> **Problem requirements**: Copy each line of the listing that includes "none".

> **Input material**:
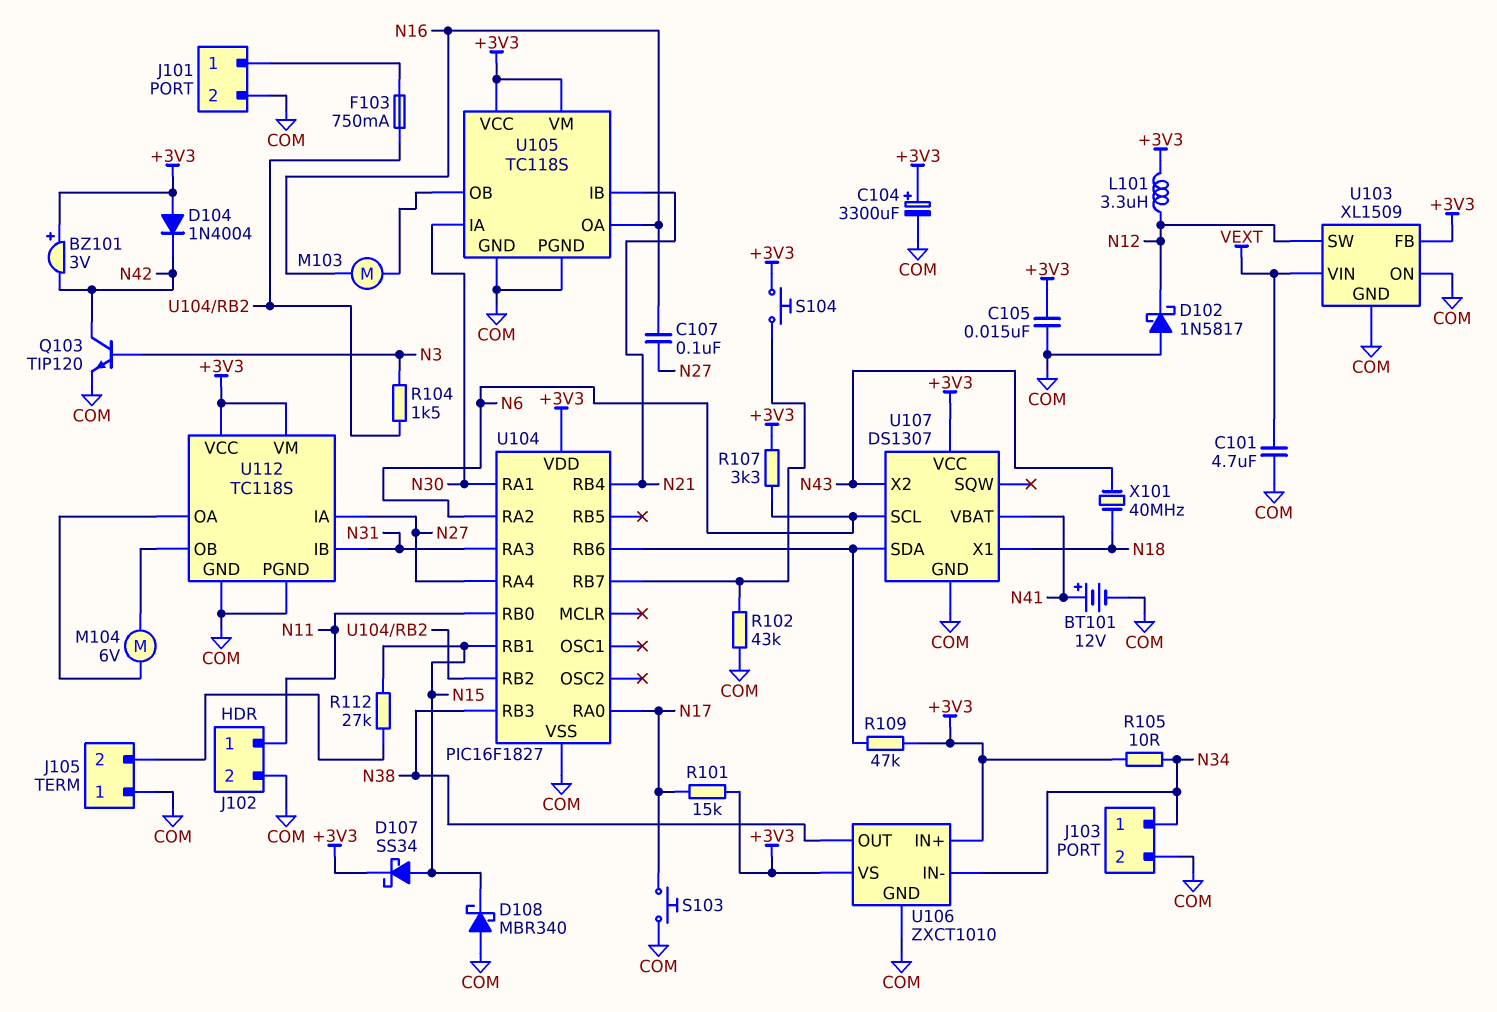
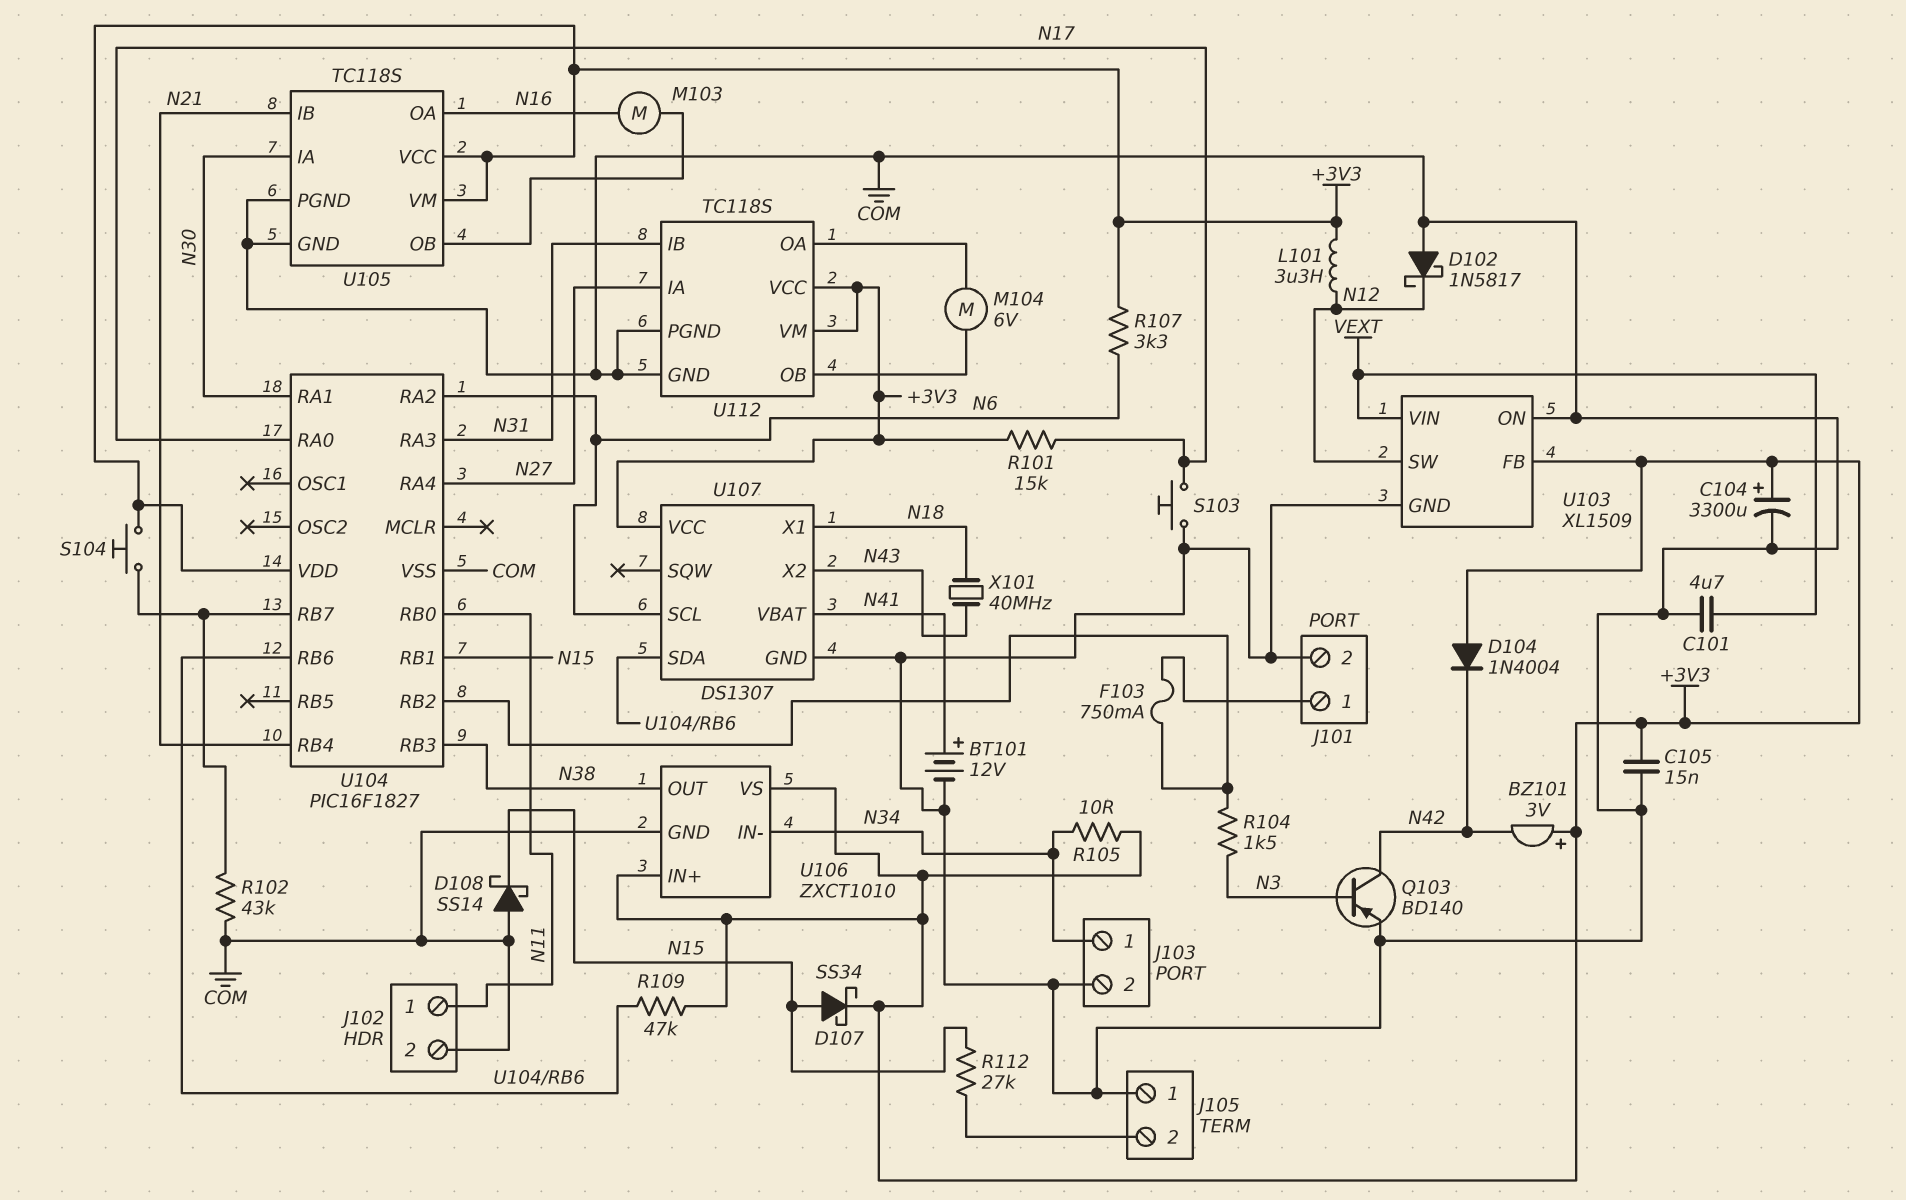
C107: 100nF (N16, N27) -> none
D108: schottky MBR340 (A COM, K N15) -> schottky SS14 (A COM, K N15)
Q103: NPN TIP120 (B N3, C N42, E COM) -> PNP BD140 (B N3, C N42, E COM)

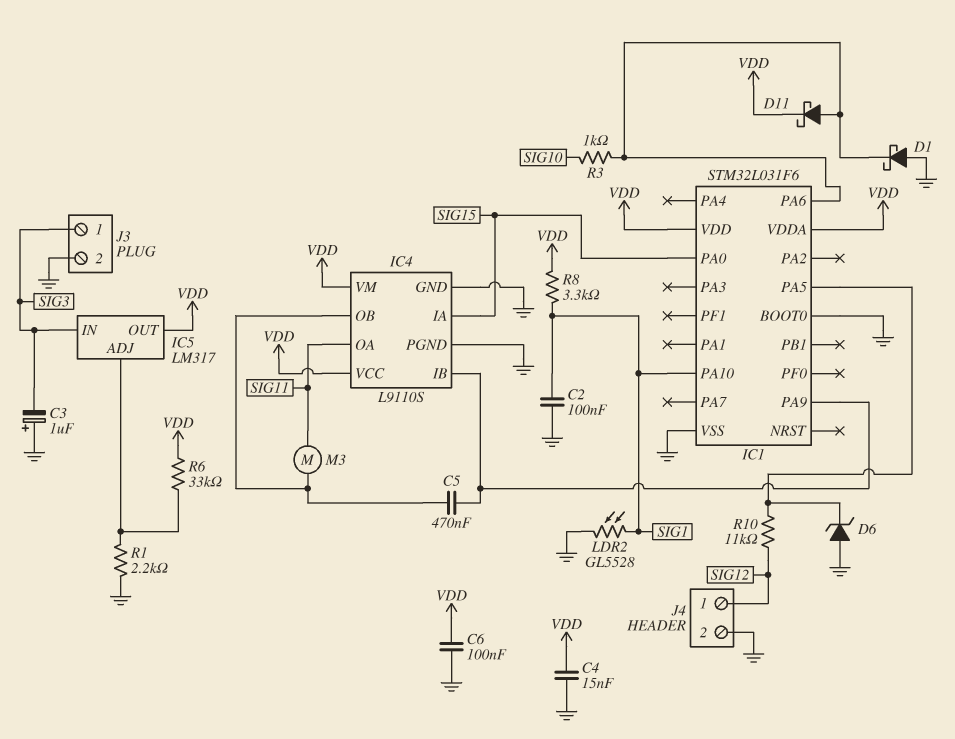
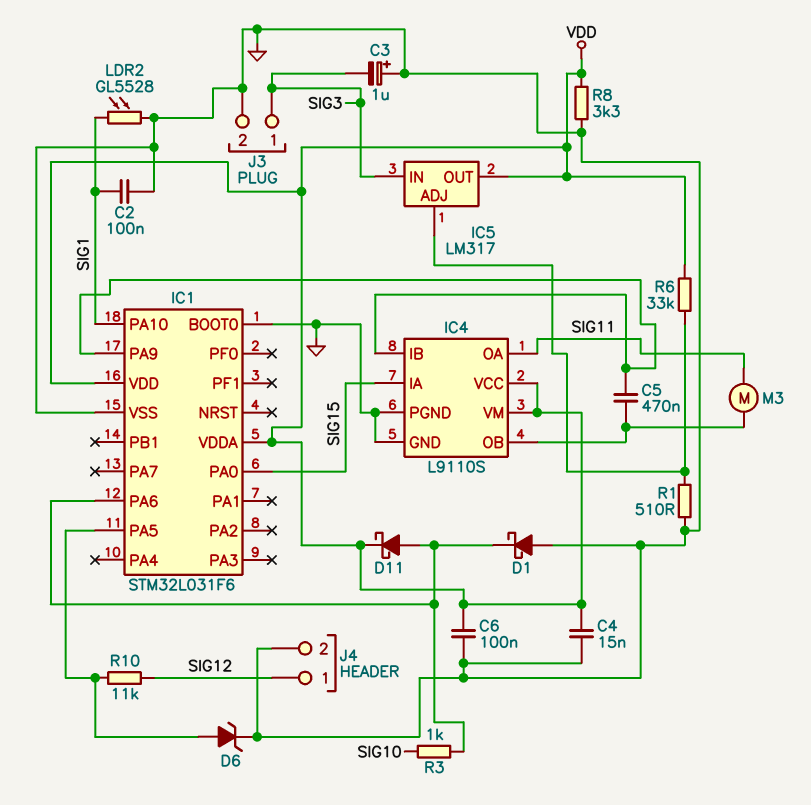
D6: zener (A GND, K IC1/PA5) -> zener (A IC1/PA5, K GND)
R1: 2.2k (GND, IC5/ADJ) -> 510 (GND, IC5/ADJ)
R8: 3.3k (SIG1, VDD) -> 3.3k (GND, VDD)

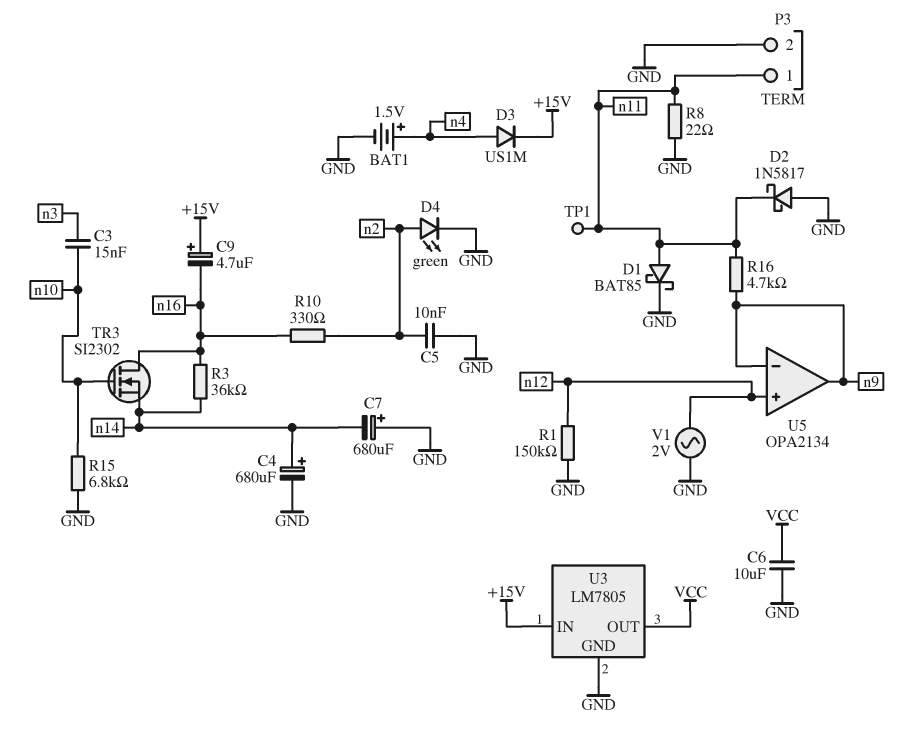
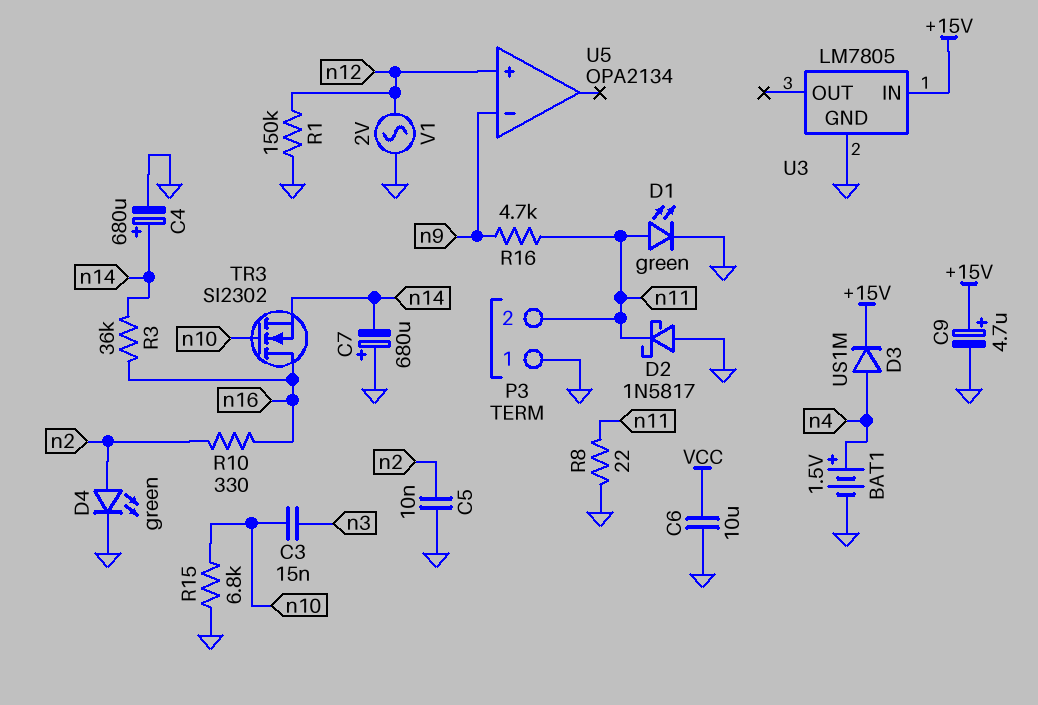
C9: 4.7uF (plus +15V, minus n16) -> 4.7uF (plus +15V, minus GND)
D1: schottky BAT85 (A n11, K GND) -> LED green (A n11, K GND)
P3 pin 1: n11 -> GND
P3 pin 2: GND -> n11
TP1: test point (n11) -> none
U3 pin OUT: VCC -> none
U5 pin out: n9 -> none

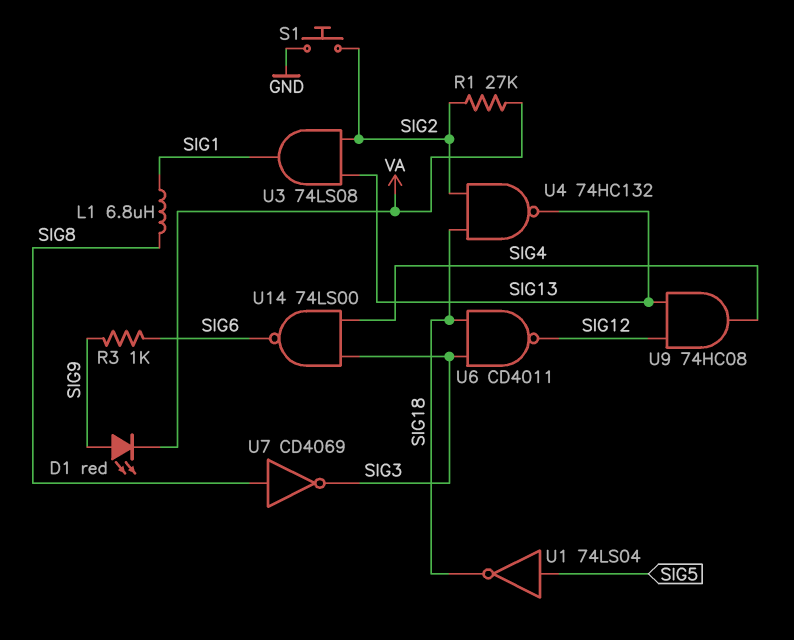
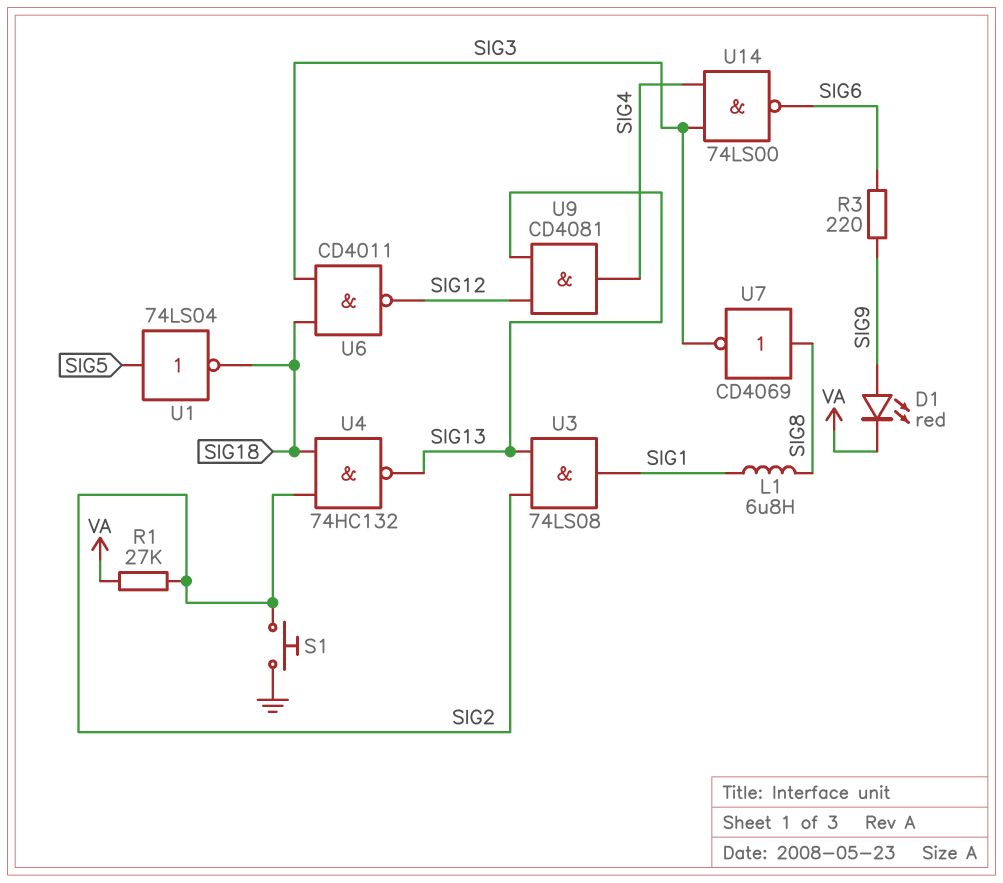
R3: 1k (SIG6, SIG9) -> 220 (SIG6, SIG9)
U9: AND 74HC08 (in SIG12, in SIG13, out SIG4) -> AND CD4081 (in SIG12, in SIG13, out SIG4)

> **The answer**:
C107: 100nF (N16, N27) -> none
TP1: test point (n11) -> none
U3 pin OUT: VCC -> none
U5 pin out: n9 -> none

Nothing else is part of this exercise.